→ EXERCISE AIM: Of the lines in the data below, count the ones holding the string "robot", and answer with that number only.

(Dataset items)
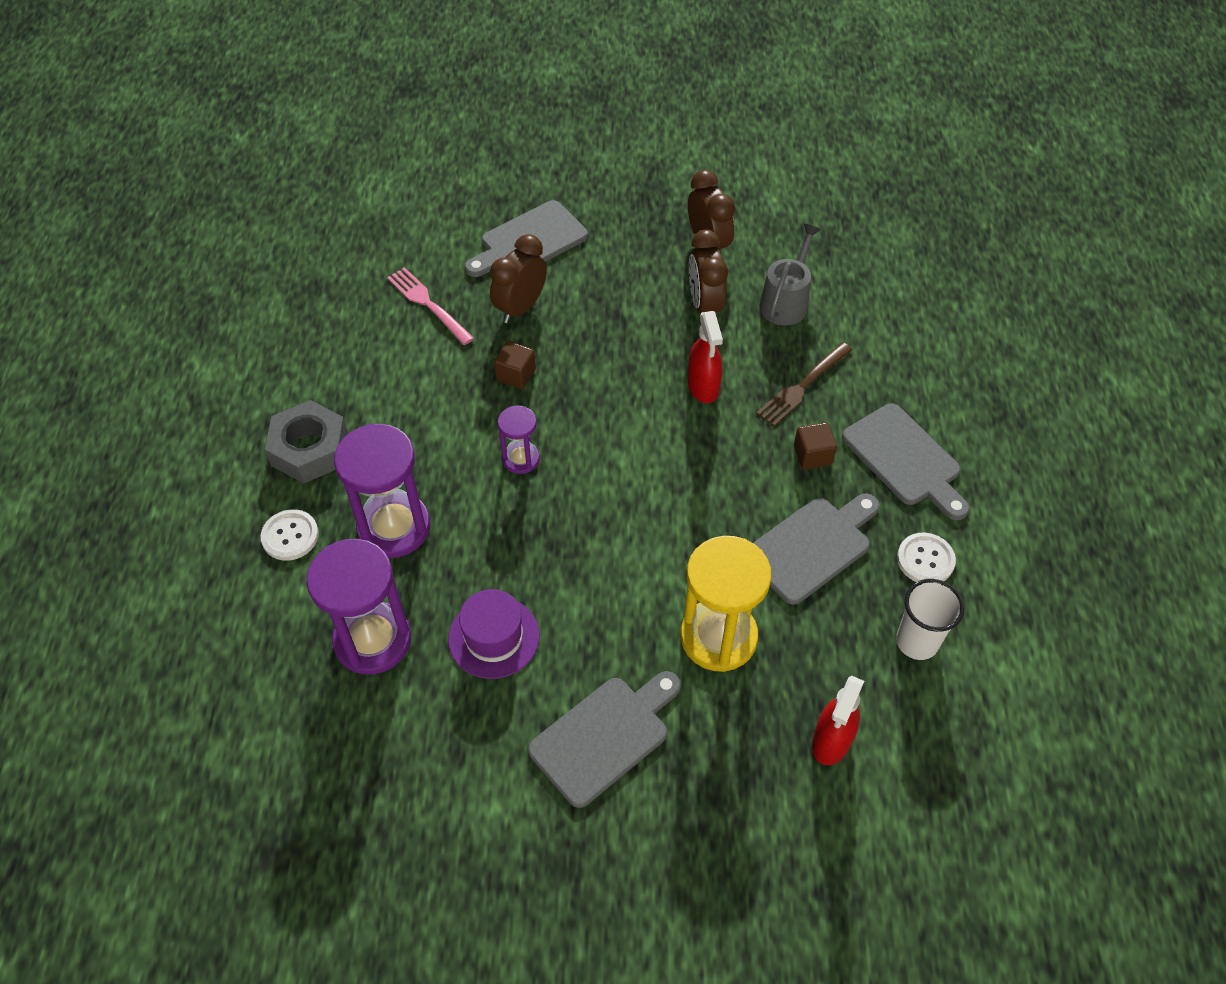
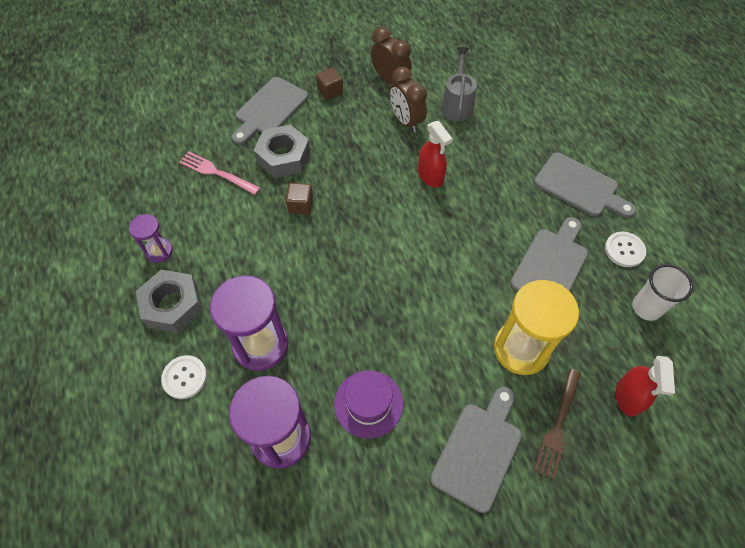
camera: 20 degrees left, 5 degrees up
(520, 308) = (283, 157): brown clock -> grey nut
(521, 459) = (330, 264): purple hourglass -> purple hourglass (159, 251)
(803, 386) = (494, 157): brown fork -> brown fork (558, 425)
(812, 455) = (521, 202): brown cube -> brown cube (330, 91)

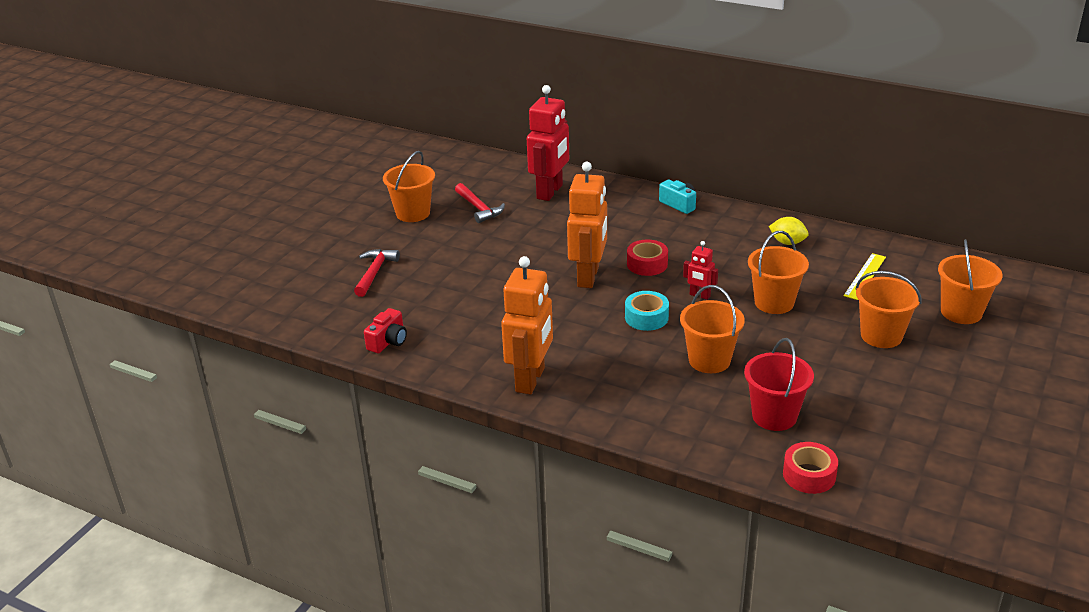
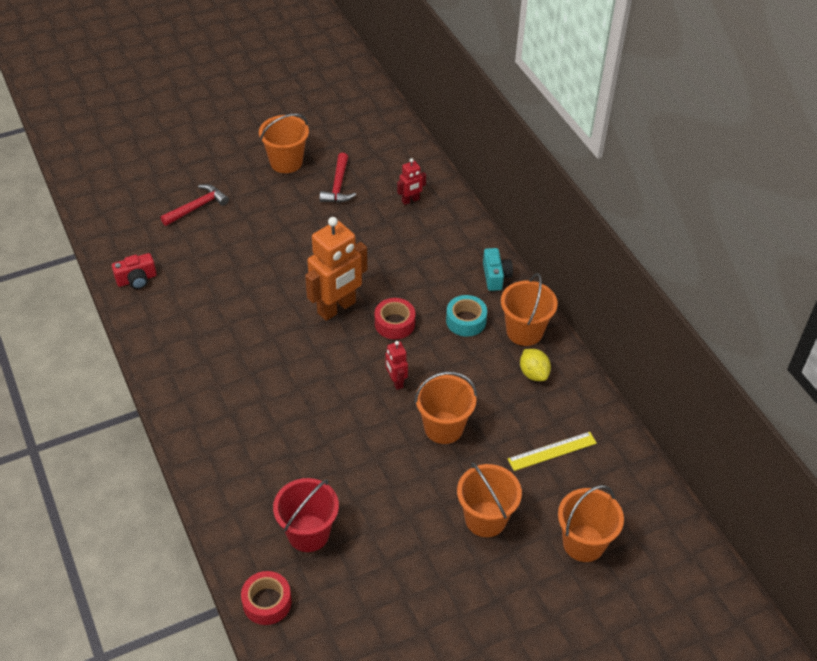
camera: 35 degrees right, 15 degrees up
(530, 380) = (186, 379): orange robot -> none
(550, 192) = (410, 200): red robot -> red robot, size x0.48
(646, 317) = (331, 376): turquoise tape -> turquoise tape (466, 321)
(709, 360) = (326, 449): orange bucket -> orange bucket (524, 331)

→ EXERCISE OUTPUT: 2